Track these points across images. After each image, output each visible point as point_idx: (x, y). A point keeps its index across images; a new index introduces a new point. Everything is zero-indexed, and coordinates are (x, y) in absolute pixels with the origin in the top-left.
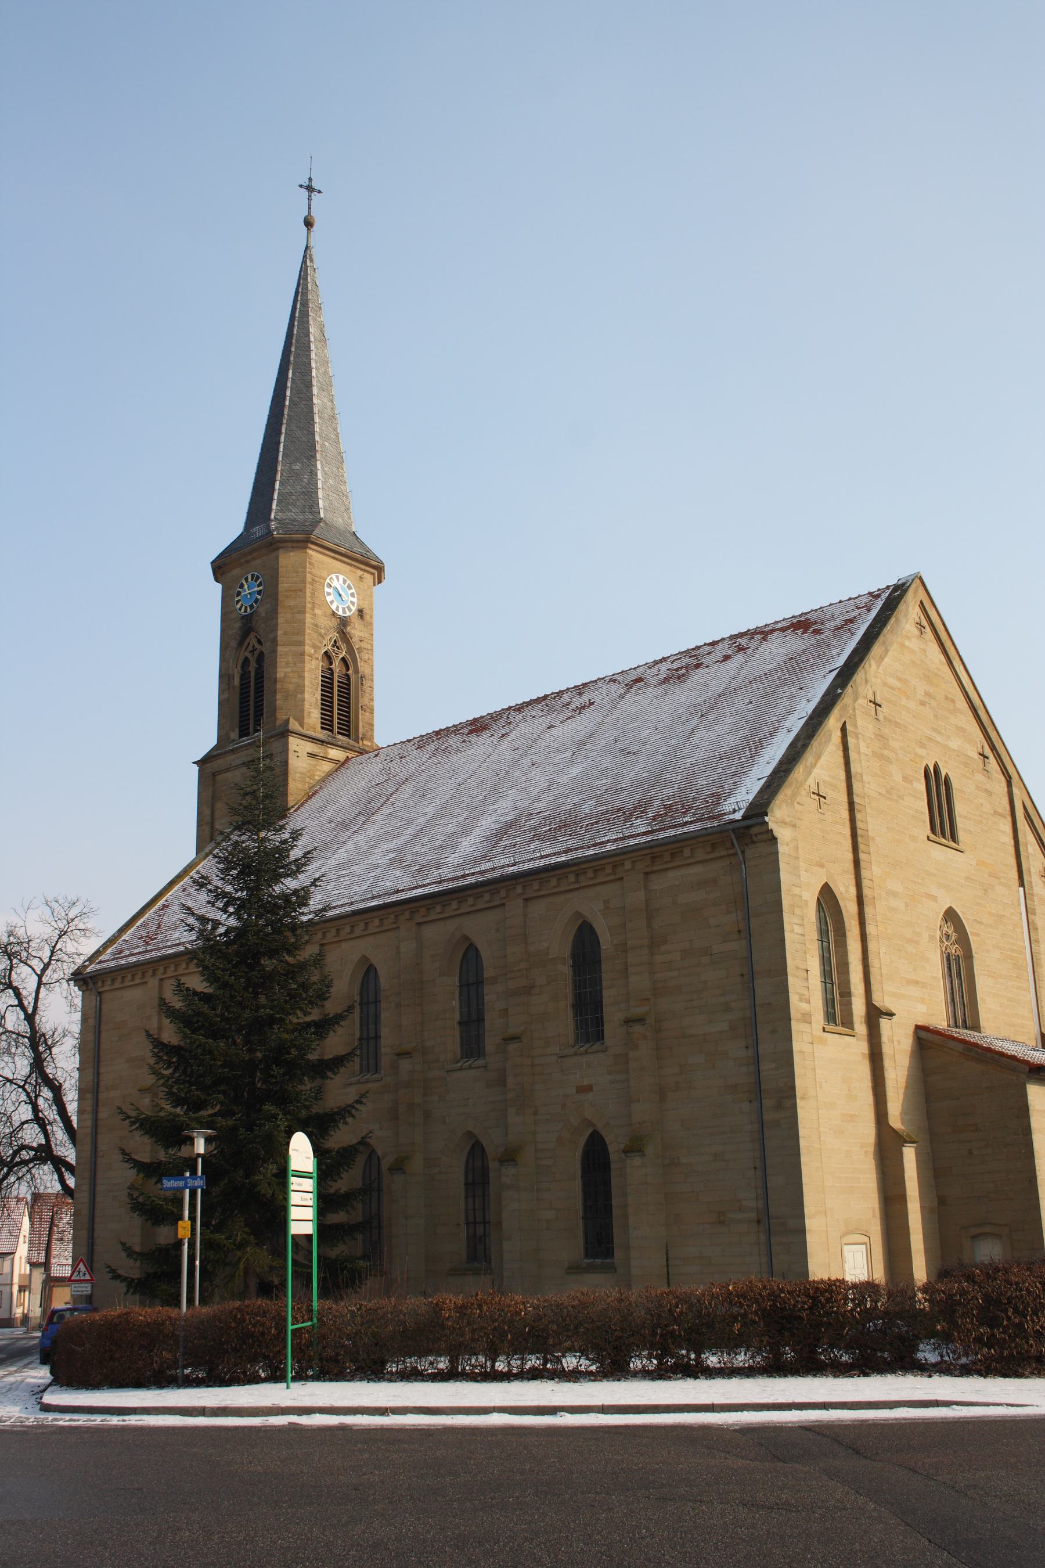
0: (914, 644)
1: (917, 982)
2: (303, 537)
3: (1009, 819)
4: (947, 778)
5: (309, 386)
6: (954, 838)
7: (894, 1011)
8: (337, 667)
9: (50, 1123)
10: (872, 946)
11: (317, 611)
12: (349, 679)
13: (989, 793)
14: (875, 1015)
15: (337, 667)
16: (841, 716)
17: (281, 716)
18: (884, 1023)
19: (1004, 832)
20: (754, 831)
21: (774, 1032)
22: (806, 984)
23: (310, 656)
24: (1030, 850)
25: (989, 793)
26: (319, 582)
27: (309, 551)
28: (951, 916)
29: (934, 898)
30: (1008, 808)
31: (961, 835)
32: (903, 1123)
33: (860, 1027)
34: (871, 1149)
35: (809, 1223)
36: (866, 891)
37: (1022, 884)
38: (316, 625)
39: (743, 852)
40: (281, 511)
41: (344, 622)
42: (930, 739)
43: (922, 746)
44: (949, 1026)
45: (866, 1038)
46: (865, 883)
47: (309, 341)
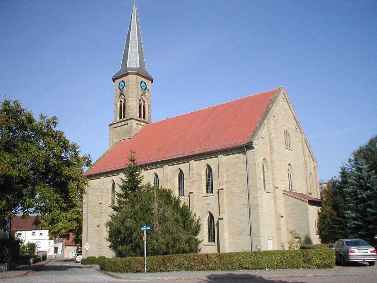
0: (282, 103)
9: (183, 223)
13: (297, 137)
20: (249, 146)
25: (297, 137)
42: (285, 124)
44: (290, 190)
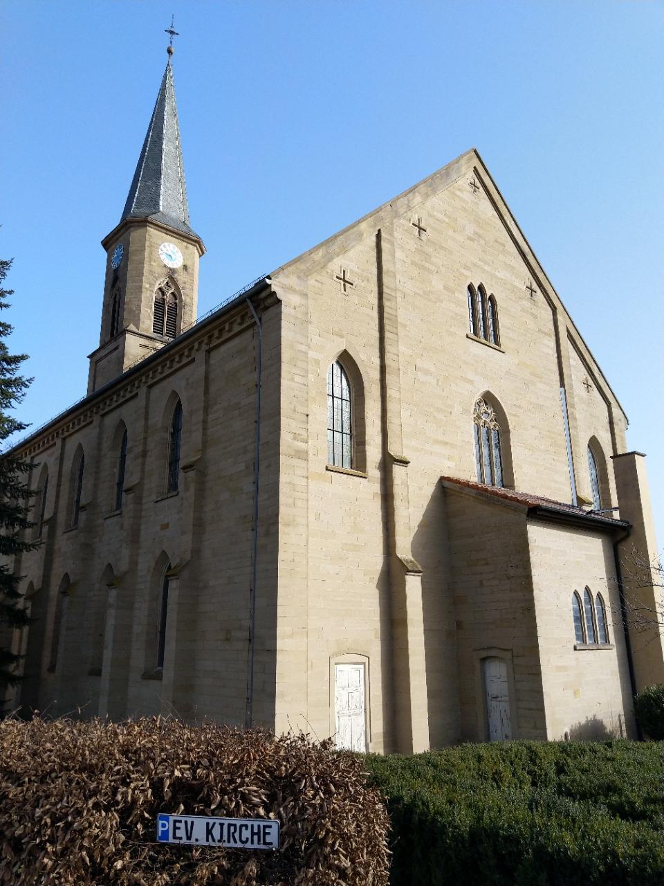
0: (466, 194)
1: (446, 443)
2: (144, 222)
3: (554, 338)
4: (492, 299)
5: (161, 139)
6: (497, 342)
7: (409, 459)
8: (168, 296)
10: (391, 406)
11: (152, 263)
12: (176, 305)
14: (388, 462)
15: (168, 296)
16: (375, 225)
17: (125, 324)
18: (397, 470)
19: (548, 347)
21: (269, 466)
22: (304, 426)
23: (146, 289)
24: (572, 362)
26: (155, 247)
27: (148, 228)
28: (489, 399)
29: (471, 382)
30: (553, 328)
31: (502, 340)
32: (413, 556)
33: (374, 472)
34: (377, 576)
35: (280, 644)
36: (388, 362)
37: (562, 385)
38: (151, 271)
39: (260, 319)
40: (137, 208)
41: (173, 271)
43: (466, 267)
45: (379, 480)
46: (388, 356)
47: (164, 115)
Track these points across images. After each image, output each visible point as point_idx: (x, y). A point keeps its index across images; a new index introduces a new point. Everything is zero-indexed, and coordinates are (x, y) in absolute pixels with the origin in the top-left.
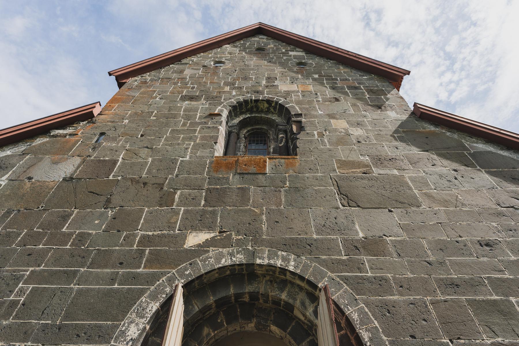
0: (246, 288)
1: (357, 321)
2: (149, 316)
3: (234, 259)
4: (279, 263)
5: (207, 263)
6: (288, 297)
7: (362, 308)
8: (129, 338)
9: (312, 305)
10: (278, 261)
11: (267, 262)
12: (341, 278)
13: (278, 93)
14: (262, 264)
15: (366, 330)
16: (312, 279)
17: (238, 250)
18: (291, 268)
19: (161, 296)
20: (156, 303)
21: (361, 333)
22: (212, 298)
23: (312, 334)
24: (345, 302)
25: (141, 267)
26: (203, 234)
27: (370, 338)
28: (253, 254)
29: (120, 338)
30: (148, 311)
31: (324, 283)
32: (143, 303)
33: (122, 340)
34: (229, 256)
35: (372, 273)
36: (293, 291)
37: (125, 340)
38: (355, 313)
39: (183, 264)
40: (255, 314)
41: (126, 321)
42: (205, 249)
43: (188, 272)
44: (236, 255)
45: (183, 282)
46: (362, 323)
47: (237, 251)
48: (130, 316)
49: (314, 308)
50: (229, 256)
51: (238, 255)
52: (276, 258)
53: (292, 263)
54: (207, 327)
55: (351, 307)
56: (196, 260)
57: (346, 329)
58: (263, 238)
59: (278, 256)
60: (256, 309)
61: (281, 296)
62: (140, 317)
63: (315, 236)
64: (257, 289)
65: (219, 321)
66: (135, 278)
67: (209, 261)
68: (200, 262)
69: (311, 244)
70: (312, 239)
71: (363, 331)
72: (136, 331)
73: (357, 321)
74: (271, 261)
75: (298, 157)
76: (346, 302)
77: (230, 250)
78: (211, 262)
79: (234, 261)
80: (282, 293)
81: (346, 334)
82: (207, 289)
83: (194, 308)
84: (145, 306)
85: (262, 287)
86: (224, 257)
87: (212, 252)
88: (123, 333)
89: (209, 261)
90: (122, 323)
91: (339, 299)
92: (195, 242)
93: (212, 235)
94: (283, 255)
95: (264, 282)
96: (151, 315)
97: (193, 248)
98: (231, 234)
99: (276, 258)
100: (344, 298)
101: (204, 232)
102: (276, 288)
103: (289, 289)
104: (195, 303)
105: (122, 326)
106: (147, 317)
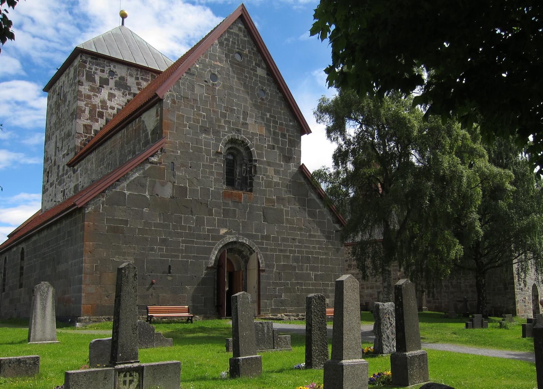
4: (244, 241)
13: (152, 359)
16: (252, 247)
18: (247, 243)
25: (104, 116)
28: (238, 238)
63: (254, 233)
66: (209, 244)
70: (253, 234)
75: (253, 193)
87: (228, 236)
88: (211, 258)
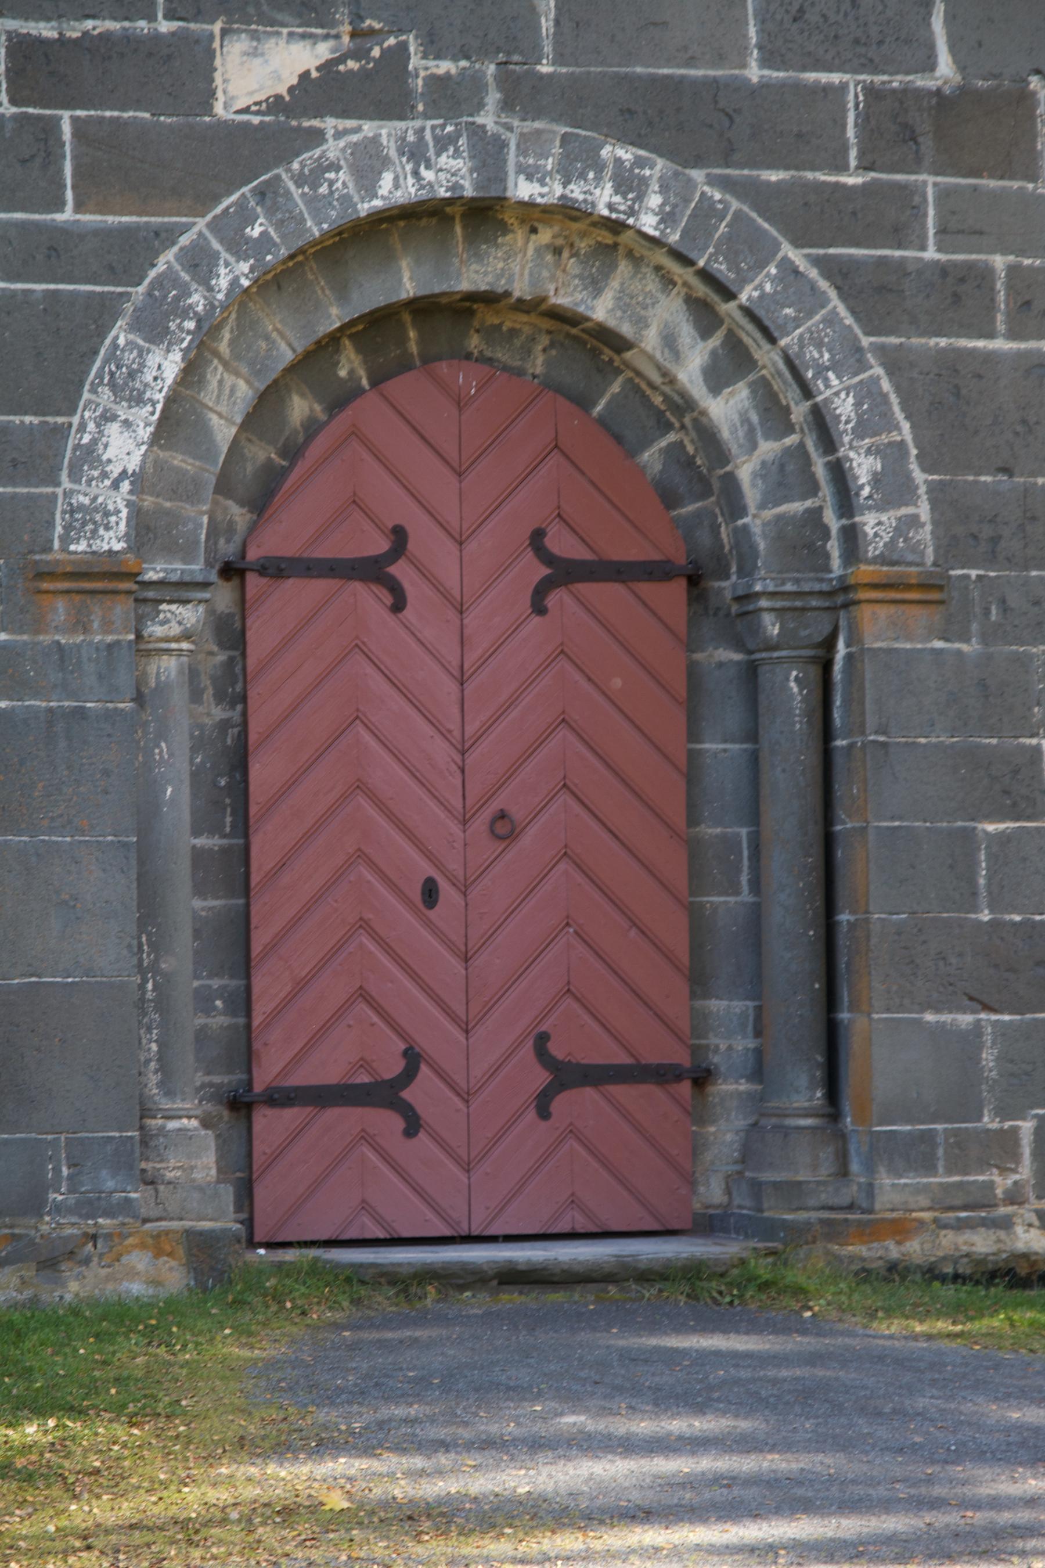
━━━━━━━━━━━━━━━━━━━━━━━━━━━━━━
- CONSIGNE:
Modifiez tout, du début des lignes jusqu'à celle qui contient « 0: (914, 644) » incluse, en remplaçant « top-left » par « bottom-left » sans rien changer d'autre. Laissez les images hors de votre réponse.

- RÉPONSE ATTENDUE:
Track these points across images. After each image, output each visible point as point_idx: (x, y). A point keeps its index across images; a new index introduces a new point. Everything is zero-indexed, and coordinates are (x, y) in absolute pixels with the origin in the bottom-left.
0: (914, 644)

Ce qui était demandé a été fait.